EXERCISE GOAL | For every entry below, retype it exactly as it reads.

EXERCISE MATERIALS |

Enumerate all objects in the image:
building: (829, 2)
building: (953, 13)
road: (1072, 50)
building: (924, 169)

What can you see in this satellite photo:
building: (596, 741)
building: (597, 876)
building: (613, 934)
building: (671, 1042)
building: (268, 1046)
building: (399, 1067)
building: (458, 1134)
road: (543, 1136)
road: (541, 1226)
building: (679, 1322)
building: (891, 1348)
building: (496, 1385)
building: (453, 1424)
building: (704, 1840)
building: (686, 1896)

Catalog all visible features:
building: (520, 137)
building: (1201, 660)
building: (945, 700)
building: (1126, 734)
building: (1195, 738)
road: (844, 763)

SOLUTION |
Enumerate all objects in the image:
building: (829, 2)
building: (953, 13)
road: (1072, 50)
building: (924, 169)

What can you see in this satellite photo:
building: (596, 741)
building: (597, 876)
building: (613, 934)
building: (671, 1042)
building: (268, 1046)
building: (399, 1067)
building: (458, 1134)
road: (543, 1136)
road: (541, 1226)
building: (679, 1322)
building: (891, 1348)
building: (496, 1385)
building: (453, 1424)
building: (704, 1840)
building: (686, 1896)

Catalog all visible features:
building: (520, 137)
building: (1201, 660)
building: (945, 700)
building: (1126, 734)
building: (1195, 738)
road: (844, 763)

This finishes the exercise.